## DATA FOR THIS TASK:
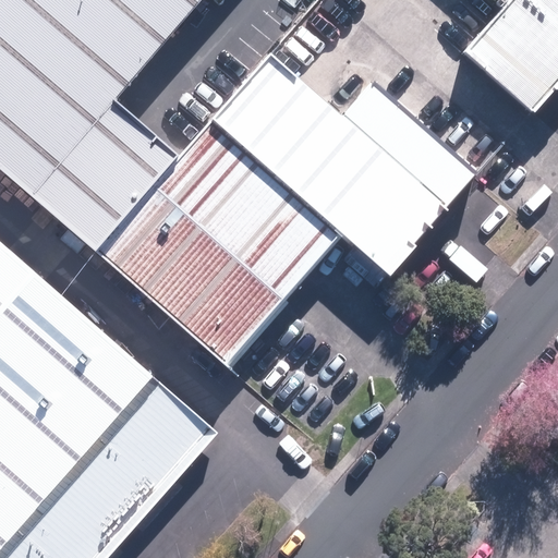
[(204,0),(0,0),(0,171),(94,253),(170,166),(107,111),(204,0)]
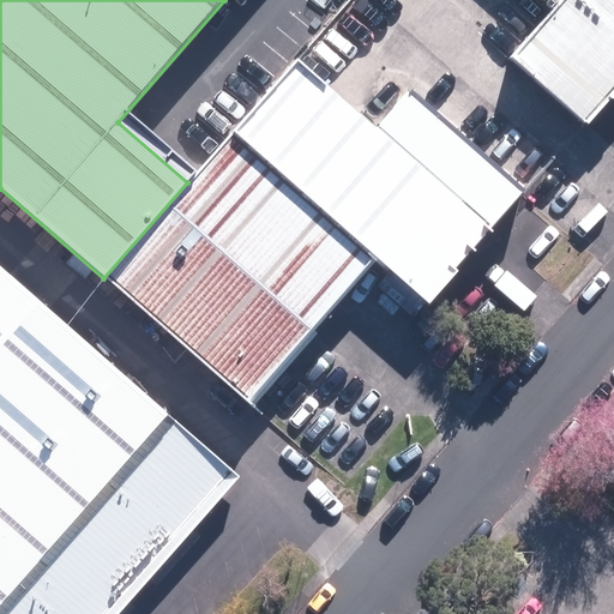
[(613,108),(613,0),(569,0),(511,66),(590,136),(613,108)]
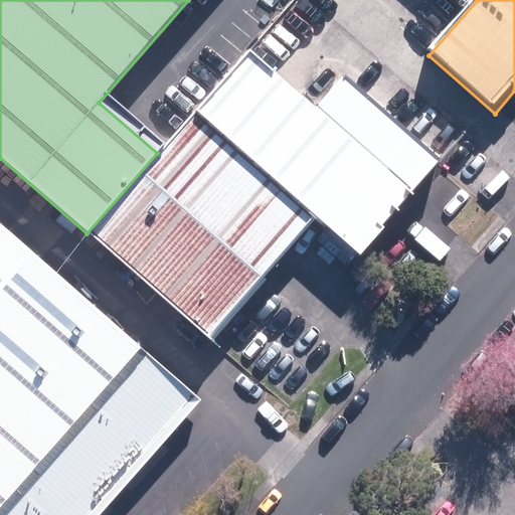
[(477,0),(459,0),(469,9),(477,0)]
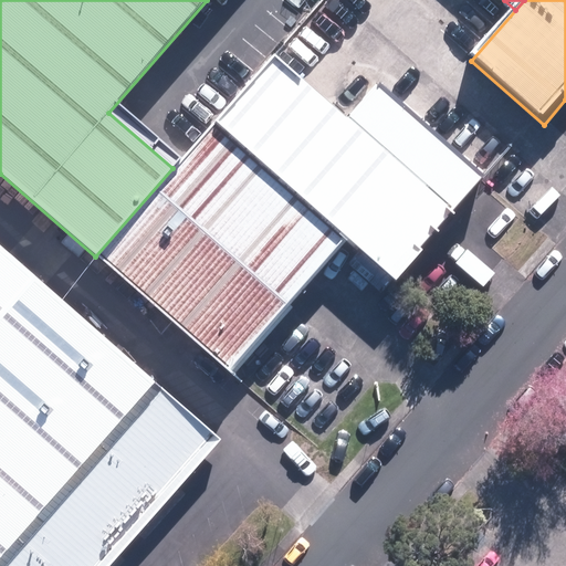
[(369,85),(337,121),(268,60),(208,128),(173,168),(95,257),(227,371),(341,243),(392,289),(452,220),(484,185),(369,85)]
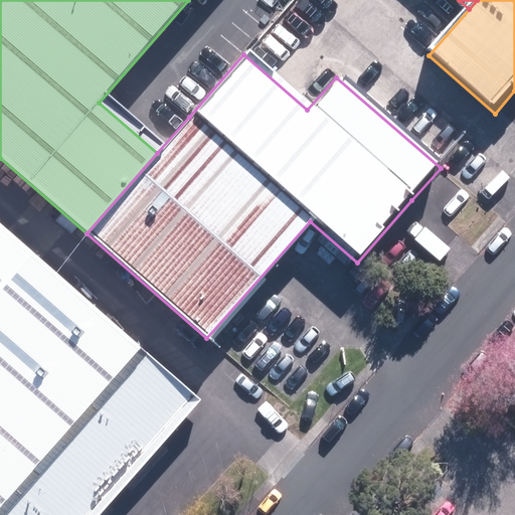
[(0,514),(4,514),(151,349),(0,216),(0,514)]
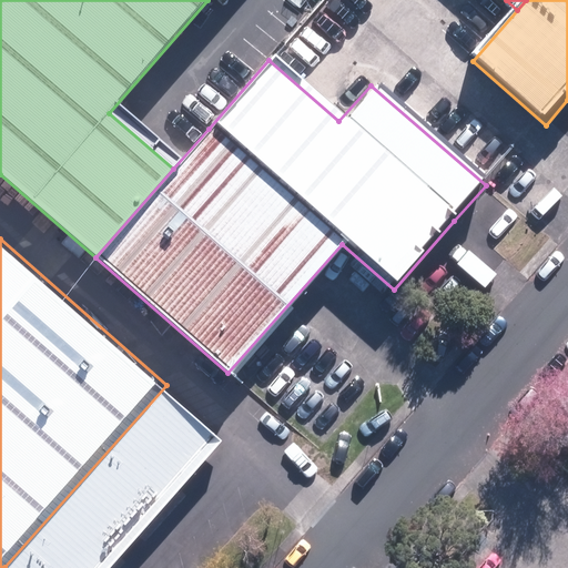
[(118,567),(231,440),(166,385),(4,567),(118,567)]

## WHAT IS EXPECTED:
The output should hold only the lines from the one containing "[(613,108),(613,0),(569,0),(511,66),(590,136),(613,108)]" through the last line of the listing, reproduced exactly, pictures omitted.

## TASK RESULT:
[(613,108),(613,0),(569,0),(511,66),(590,136),(613,108)]
[(477,0),(459,0),(469,9),(477,0)]
[(369,85),(337,121),(268,60),(208,128),(173,168),(95,257),(227,371),(341,243),(392,289),(452,220),(484,185),(369,85)]
[(0,514),(4,514),(151,349),(0,216),(0,514)]
[(118,567),(231,440),(166,385),(4,567),(118,567)]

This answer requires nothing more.